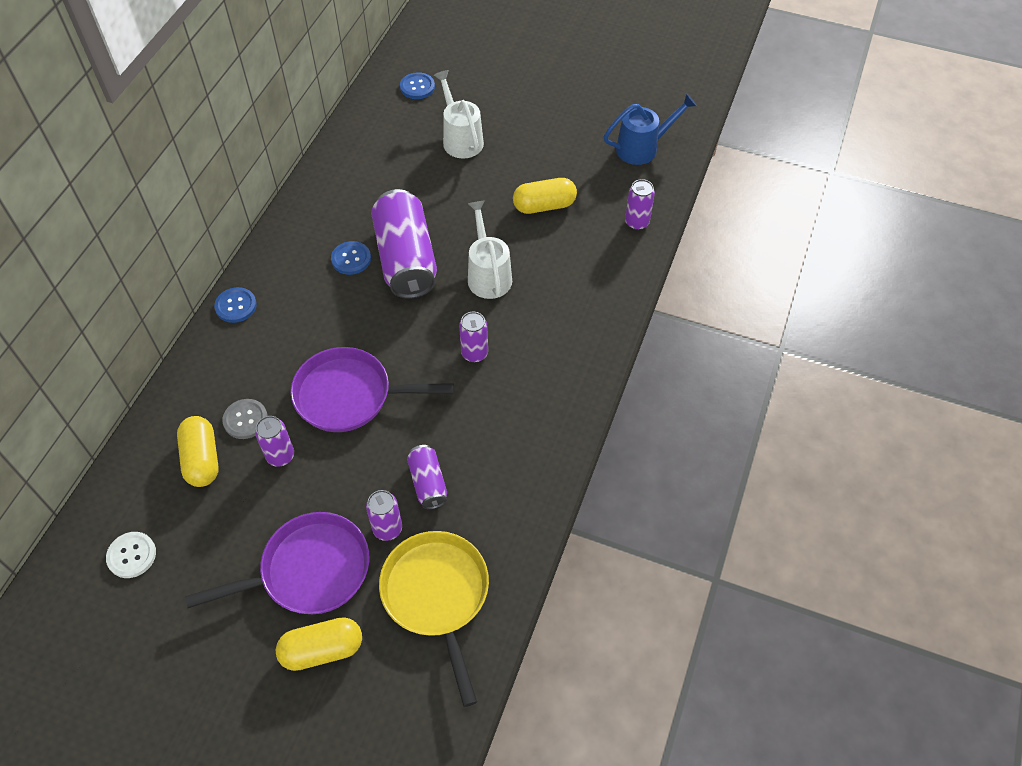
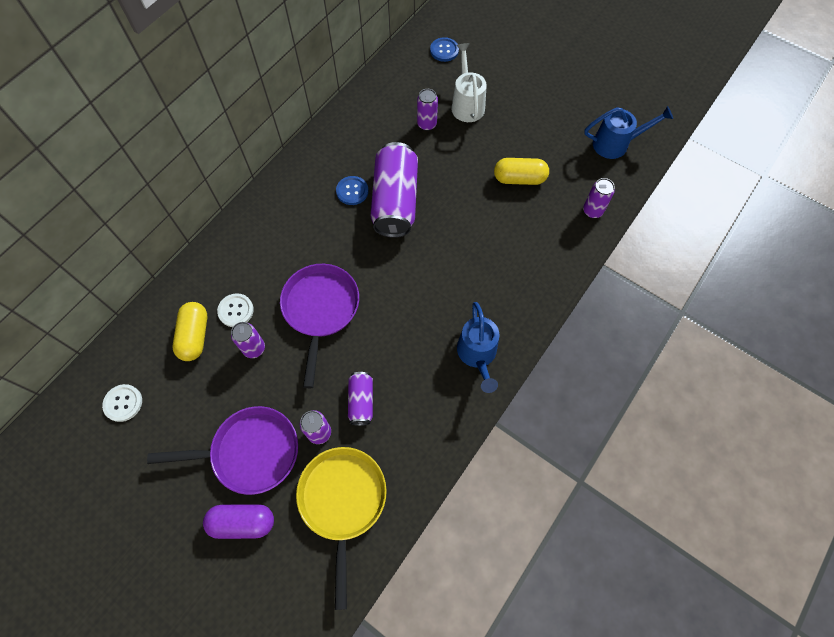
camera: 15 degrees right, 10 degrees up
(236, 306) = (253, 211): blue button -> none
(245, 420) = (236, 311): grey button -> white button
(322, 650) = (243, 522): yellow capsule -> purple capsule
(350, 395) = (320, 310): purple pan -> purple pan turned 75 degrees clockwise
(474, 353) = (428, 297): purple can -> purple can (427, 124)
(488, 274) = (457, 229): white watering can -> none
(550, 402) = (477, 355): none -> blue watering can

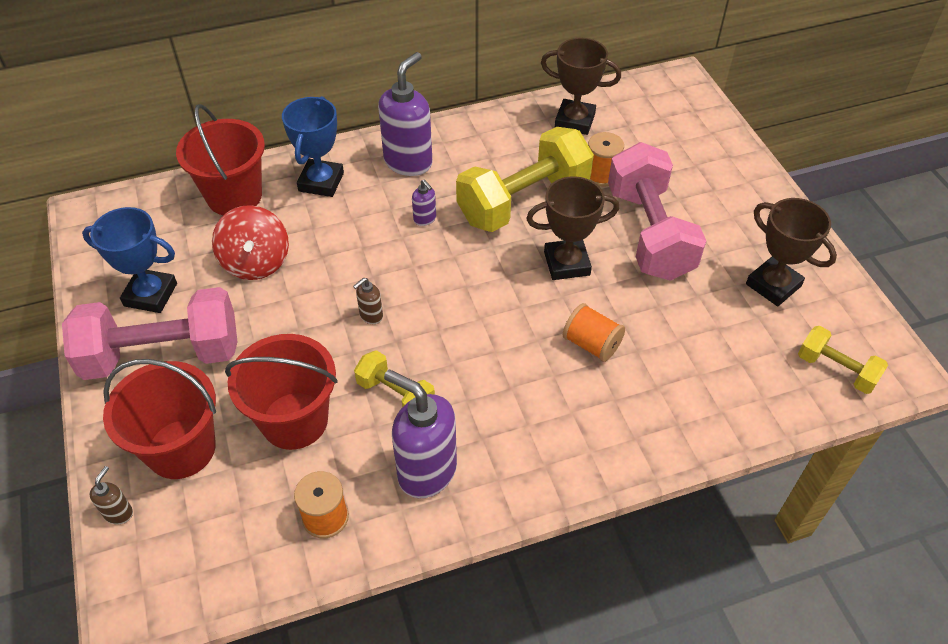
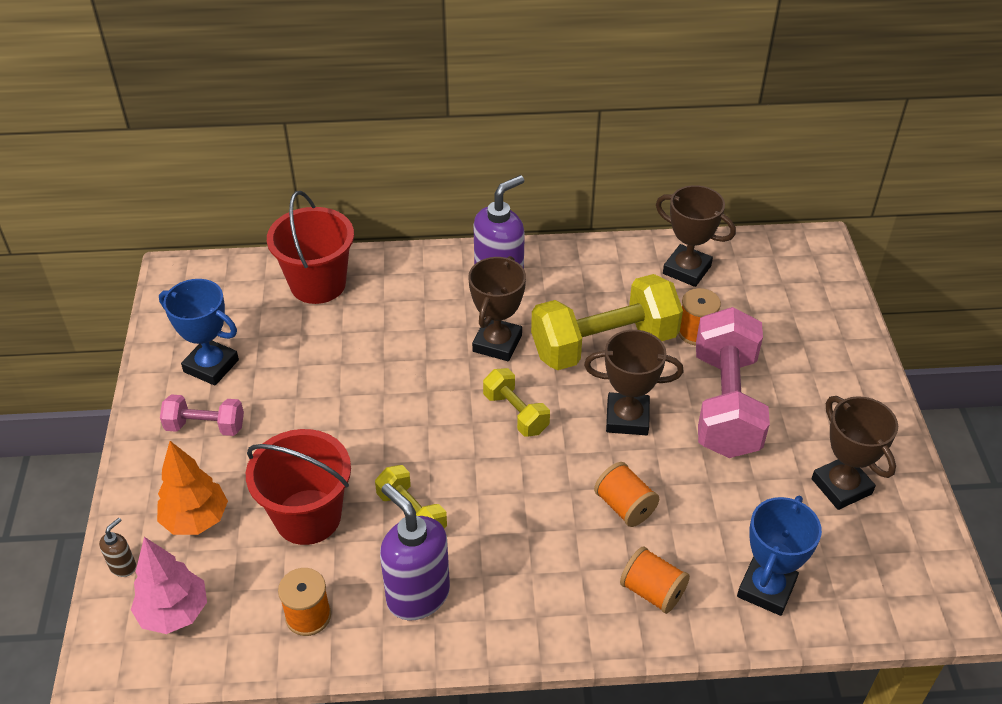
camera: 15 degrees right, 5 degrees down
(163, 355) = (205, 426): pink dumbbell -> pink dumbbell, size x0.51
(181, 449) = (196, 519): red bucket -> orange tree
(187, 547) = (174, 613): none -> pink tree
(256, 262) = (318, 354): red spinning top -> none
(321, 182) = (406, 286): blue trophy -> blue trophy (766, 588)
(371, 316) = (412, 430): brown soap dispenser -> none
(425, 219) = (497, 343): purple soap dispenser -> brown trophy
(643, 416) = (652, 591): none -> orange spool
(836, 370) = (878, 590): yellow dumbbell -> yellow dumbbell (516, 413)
▬▬▬
Exactly the lines from the one that contains "(550, 402) = (477, 355): none" through the final line of the records above are needed, given again word for word, with every picture left out.

(550, 402) = (477, 355): none -> blue watering can

camera: 15 degrees right, 5 degrees down
(163, 355) = (205, 426): pink dumbbell -> pink dumbbell, size x0.51
(181, 449) = (196, 519): red bucket -> orange tree
(187, 547) = (174, 613): none -> pink tree
(256, 262) = (318, 354): red spinning top -> none
(321, 182) = (406, 286): blue trophy -> blue trophy (766, 588)
(371, 316) = (412, 430): brown soap dispenser -> none
(425, 219) = (497, 343): purple soap dispenser -> brown trophy
(643, 416) = (652, 591): none -> orange spool
(836, 370) = (878, 590): yellow dumbbell -> yellow dumbbell (516, 413)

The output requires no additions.